- **Exercise description**:
Please print all of the records that follow with nothing altered.

- **Supplied material**:
--------------------------------
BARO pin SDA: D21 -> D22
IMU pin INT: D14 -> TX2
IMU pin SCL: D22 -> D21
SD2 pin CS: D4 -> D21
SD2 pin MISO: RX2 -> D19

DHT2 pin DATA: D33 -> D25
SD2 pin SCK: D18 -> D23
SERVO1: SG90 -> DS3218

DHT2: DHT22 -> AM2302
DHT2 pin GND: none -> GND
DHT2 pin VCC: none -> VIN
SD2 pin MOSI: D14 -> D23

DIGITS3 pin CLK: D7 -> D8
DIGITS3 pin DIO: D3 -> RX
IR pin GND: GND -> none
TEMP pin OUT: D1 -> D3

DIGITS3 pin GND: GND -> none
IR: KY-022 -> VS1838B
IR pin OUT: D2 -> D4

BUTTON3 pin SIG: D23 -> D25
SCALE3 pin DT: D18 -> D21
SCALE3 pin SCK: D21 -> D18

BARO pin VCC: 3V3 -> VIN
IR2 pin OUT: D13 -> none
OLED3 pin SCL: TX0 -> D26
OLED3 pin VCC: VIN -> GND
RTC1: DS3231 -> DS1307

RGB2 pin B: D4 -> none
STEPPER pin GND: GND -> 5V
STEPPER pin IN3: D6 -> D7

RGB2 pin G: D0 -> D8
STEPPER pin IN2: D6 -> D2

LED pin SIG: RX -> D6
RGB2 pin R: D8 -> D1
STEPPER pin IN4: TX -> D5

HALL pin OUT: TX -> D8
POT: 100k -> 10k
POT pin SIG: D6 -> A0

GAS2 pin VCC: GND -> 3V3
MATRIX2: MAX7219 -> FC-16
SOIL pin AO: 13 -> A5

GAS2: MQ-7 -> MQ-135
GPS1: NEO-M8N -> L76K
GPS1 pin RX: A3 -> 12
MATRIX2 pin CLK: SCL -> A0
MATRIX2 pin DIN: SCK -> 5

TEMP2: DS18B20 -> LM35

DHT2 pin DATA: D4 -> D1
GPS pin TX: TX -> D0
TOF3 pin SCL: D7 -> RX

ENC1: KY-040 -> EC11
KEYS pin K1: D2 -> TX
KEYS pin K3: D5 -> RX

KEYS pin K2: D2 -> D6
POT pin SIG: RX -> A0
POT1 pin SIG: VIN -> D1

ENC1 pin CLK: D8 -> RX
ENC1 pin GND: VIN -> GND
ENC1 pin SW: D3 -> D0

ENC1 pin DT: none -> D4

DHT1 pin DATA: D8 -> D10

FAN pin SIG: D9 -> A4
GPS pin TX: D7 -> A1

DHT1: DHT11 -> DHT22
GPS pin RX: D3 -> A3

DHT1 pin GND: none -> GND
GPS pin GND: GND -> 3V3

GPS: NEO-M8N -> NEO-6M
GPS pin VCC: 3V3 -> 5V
--------------------------------
- **Solution to this task**:
BARO pin SDA: D21 -> D22
IMU pin INT: D14 -> TX2
IMU pin SCL: D22 -> D21
SD2 pin CS: D4 -> D21
SD2 pin MISO: RX2 -> D19

DHT2 pin DATA: D33 -> D25
SD2 pin SCK: D18 -> D23
SERVO1: SG90 -> DS3218

DHT2: DHT22 -> AM2302
DHT2 pin GND: none -> GND
DHT2 pin VCC: none -> VIN
SD2 pin MOSI: D14 -> D23

DIGITS3 pin CLK: D7 -> D8
DIGITS3 pin DIO: D3 -> RX
IR pin GND: GND -> none
TEMP pin OUT: D1 -> D3

DIGITS3 pin GND: GND -> none
IR: KY-022 -> VS1838B
IR pin OUT: D2 -> D4

BUTTON3 pin SIG: D23 -> D25
SCALE3 pin DT: D18 -> D21
SCALE3 pin SCK: D21 -> D18

BARO pin VCC: 3V3 -> VIN
IR2 pin OUT: D13 -> none
OLED3 pin SCL: TX0 -> D26
OLED3 pin VCC: VIN -> GND
RTC1: DS3231 -> DS1307

RGB2 pin B: D4 -> none
STEPPER pin GND: GND -> 5V
STEPPER pin IN3: D6 -> D7

RGB2 pin G: D0 -> D8
STEPPER pin IN2: D6 -> D2

LED pin SIG: RX -> D6
RGB2 pin R: D8 -> D1
STEPPER pin IN4: TX -> D5

HALL pin OUT: TX -> D8
POT: 100k -> 10k
POT pin SIG: D6 -> A0

GAS2 pin VCC: GND -> 3V3
MATRIX2: MAX7219 -> FC-16
SOIL pin AO: 13 -> A5

GAS2: MQ-7 -> MQ-135
GPS1: NEO-M8N -> L76K
GPS1 pin RX: A3 -> 12
MATRIX2 pin CLK: SCL -> A0
MATRIX2 pin DIN: SCK -> 5

TEMP2: DS18B20 -> LM35

DHT2 pin DATA: D4 -> D1
GPS pin TX: TX -> D0
TOF3 pin SCL: D7 -> RX

ENC1: KY-040 -> EC11
KEYS pin K1: D2 -> TX
KEYS pin K3: D5 -> RX

KEYS pin K2: D2 -> D6
POT pin SIG: RX -> A0
POT1 pin SIG: VIN -> D1

ENC1 pin CLK: D8 -> RX
ENC1 pin GND: VIN -> GND
ENC1 pin SW: D3 -> D0

ENC1 pin DT: none -> D4

DHT1 pin DATA: D8 -> D10

FAN pin SIG: D9 -> A4
GPS pin TX: D7 -> A1

DHT1: DHT11 -> DHT22
GPS pin RX: D3 -> A3

DHT1 pin GND: none -> GND
GPS pin GND: GND -> 3V3

GPS: NEO-M8N -> NEO-6M
GPS pin VCC: 3V3 -> 5V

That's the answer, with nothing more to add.